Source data
--

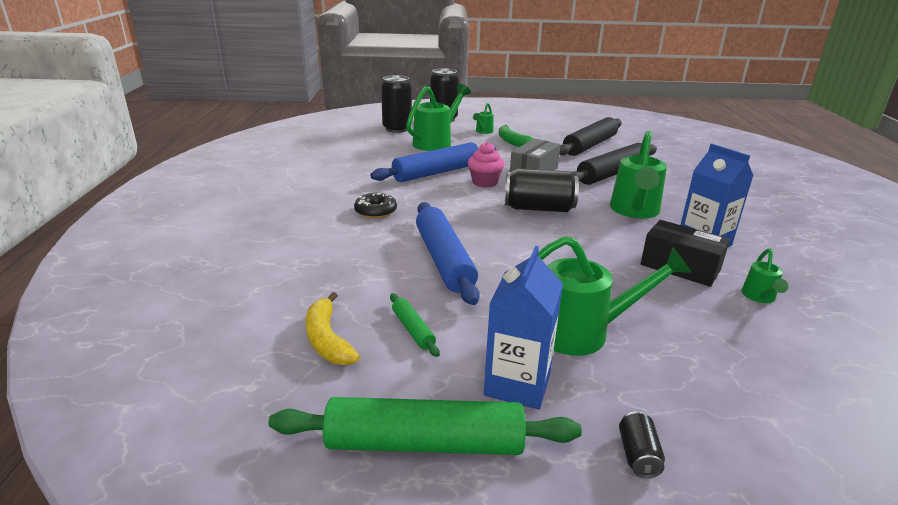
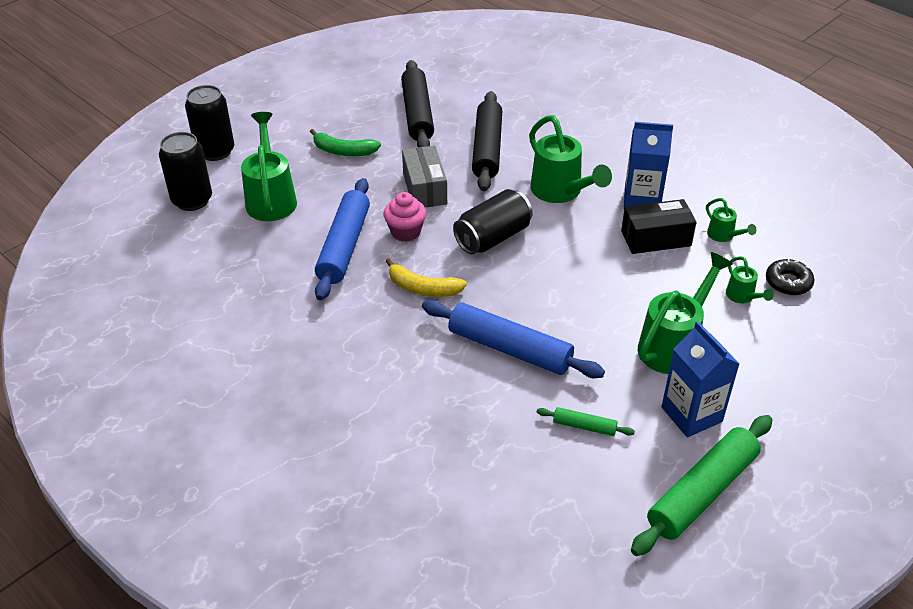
camera: 45 degrees left, 15 degrees up
(327, 340) = (549, 479): yellow banana -> yellow banana (423, 288)
(375, 211) = (375, 336): black donut -> black donut (788, 282)
(483, 131) = (290, 150): green watering can -> green watering can (742, 297)
(638, 455) = (792, 409): black can -> none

--

* **TASK GOAL**: If a line above contains the word "black", it counts; state how many lines count, and nothing more.

* **TASK RESULT**: 2